Required task. Pick out each line of the records that contains the string "acciaccatura", and copy those lines.
-- START Data provided --
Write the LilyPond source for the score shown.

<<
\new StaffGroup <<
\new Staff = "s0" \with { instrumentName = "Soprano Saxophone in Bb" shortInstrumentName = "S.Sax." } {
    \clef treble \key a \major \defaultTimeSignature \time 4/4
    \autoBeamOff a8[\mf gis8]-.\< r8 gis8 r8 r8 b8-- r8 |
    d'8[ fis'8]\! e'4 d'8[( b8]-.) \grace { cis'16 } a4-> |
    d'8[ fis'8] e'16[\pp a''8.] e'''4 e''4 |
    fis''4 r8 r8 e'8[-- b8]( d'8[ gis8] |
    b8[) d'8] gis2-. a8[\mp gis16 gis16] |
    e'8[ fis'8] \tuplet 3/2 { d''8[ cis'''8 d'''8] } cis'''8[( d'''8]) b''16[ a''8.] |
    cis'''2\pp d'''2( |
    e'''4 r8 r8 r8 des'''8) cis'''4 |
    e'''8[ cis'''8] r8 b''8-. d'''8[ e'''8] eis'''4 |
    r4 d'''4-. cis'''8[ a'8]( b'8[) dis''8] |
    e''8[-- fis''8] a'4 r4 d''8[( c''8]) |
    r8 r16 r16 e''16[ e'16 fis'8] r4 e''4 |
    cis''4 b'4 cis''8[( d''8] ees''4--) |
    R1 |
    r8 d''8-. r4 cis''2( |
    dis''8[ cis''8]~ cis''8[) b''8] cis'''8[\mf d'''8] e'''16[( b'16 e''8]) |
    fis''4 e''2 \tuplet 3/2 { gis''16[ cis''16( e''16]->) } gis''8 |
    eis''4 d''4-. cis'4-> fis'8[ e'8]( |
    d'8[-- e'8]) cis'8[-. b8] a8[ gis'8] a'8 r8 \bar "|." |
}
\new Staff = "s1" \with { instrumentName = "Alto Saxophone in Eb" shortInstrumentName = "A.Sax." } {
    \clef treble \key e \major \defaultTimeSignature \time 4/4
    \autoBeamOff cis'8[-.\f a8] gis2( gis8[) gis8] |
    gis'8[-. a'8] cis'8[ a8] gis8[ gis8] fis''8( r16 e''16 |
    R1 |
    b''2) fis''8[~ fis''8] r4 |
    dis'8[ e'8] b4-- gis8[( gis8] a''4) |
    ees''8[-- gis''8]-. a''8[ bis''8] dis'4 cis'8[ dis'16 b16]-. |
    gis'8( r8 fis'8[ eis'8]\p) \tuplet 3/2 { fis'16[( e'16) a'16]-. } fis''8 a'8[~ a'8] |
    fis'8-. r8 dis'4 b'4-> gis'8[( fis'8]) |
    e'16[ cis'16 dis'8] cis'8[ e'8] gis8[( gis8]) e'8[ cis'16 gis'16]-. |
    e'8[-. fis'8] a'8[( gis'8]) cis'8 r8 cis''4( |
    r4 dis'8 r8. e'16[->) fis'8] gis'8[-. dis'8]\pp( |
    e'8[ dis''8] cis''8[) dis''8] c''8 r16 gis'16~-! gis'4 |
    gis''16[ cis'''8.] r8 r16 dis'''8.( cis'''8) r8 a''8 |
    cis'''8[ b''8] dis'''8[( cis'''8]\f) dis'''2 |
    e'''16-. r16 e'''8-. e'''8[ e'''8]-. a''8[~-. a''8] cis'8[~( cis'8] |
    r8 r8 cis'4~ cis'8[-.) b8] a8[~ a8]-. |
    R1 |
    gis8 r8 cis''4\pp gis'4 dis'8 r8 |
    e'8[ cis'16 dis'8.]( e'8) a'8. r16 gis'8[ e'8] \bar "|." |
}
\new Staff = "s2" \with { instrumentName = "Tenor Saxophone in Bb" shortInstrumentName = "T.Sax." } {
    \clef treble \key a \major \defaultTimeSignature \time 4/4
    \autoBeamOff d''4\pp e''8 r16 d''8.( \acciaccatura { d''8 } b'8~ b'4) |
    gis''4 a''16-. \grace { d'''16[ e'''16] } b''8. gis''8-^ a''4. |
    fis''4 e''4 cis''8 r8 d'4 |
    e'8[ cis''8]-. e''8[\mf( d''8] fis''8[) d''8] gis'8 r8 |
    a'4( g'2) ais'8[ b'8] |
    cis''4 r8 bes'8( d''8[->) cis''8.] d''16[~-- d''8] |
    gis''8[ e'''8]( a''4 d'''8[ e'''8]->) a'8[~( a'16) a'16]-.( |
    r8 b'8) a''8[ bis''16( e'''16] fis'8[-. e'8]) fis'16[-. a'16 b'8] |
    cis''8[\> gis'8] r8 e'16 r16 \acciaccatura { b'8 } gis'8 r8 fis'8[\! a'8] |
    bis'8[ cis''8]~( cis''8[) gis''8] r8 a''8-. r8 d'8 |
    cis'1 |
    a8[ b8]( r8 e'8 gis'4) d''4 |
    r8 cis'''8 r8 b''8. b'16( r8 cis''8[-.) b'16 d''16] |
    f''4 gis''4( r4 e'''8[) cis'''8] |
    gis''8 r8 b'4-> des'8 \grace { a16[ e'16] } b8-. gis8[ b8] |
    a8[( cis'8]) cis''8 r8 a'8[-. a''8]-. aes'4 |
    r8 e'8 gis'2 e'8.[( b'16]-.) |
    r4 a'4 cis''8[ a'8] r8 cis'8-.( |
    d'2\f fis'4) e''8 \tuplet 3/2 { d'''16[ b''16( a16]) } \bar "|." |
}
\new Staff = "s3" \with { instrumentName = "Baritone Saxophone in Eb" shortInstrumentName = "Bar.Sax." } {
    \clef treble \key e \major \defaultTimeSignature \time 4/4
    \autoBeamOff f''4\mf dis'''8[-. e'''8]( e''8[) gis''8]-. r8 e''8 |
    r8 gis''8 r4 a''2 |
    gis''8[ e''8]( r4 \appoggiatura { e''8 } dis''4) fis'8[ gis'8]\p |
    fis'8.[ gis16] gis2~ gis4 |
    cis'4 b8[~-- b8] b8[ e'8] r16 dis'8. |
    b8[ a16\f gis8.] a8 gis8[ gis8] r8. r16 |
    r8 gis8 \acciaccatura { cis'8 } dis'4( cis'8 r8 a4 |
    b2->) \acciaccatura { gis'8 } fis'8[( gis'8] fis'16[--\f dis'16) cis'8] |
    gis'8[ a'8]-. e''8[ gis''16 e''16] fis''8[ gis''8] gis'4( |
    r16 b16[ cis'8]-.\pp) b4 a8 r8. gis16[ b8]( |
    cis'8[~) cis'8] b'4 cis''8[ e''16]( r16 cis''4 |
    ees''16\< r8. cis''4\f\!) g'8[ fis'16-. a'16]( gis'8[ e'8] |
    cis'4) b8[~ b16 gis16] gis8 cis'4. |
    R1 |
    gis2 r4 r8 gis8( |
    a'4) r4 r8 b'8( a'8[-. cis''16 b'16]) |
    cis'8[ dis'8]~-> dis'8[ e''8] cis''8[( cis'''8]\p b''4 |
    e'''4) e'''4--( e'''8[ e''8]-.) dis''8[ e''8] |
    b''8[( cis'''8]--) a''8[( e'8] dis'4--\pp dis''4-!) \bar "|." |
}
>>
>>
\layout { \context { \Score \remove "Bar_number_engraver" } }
-- END Data provided --
Complete output.
    \autoBeamOff d''4\pp e''8 r16 d''8.( \acciaccatura { d''8 } b'8~ b'4) |
    cis''8[\> gis'8] r8 e'16 r16 \acciaccatura { b'8 } gis'8 r8 fis'8[\! a'8] |
    r8 gis8 \acciaccatura { cis'8 } dis'4( cis'8 r8 a4 |
    b2->) \acciaccatura { gis'8 } fis'8[( gis'8] fis'16[--\f dis'16) cis'8] |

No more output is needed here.